[Object state comparisons]

============================================================

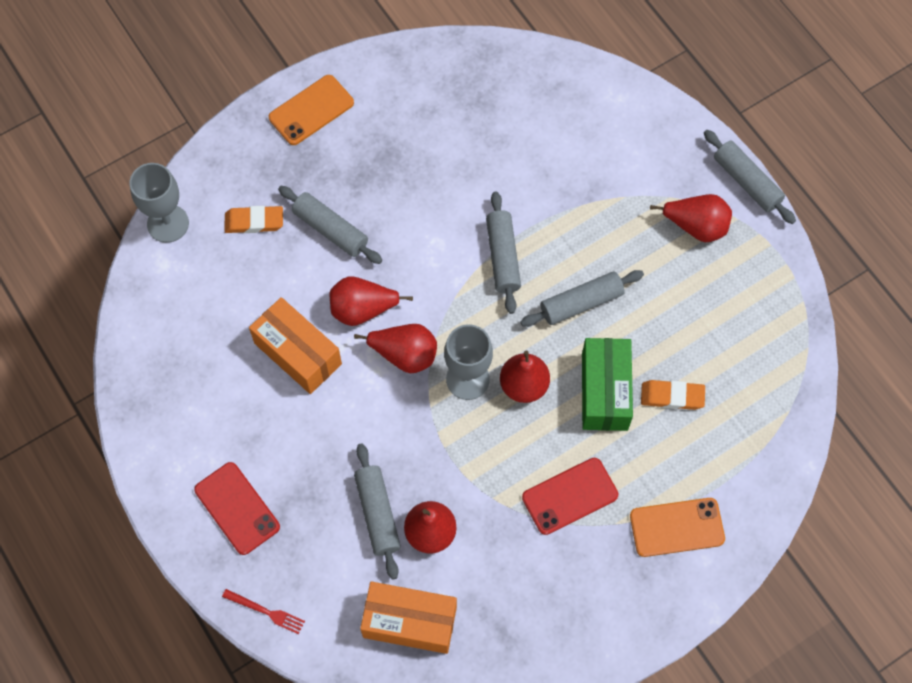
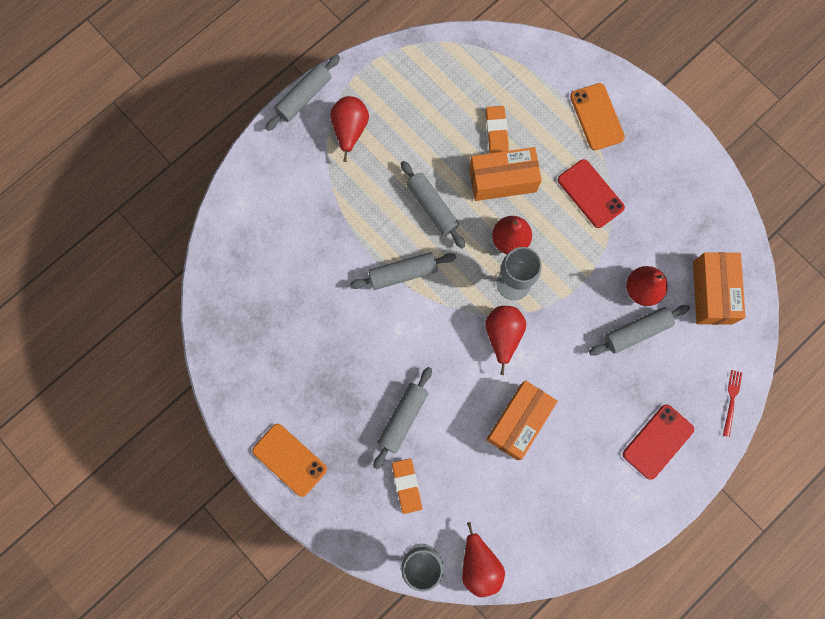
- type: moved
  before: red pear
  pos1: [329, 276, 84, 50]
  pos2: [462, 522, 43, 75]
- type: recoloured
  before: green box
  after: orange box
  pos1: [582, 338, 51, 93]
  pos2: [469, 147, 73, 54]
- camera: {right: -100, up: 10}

============================================================

◆ ABOUT THIS TASK:
Pictures aside, repeat every line of the data above exactly.

◆ RESPONSE TO THE TASK:
- type: moved
  before: red pear
  pos1: [329, 276, 84, 50]
  pos2: [462, 522, 43, 75]
- type: recoloured
  before: green box
  after: orange box
  pos1: [582, 338, 51, 93]
  pos2: [469, 147, 73, 54]
- camera: {right: -100, up: 10}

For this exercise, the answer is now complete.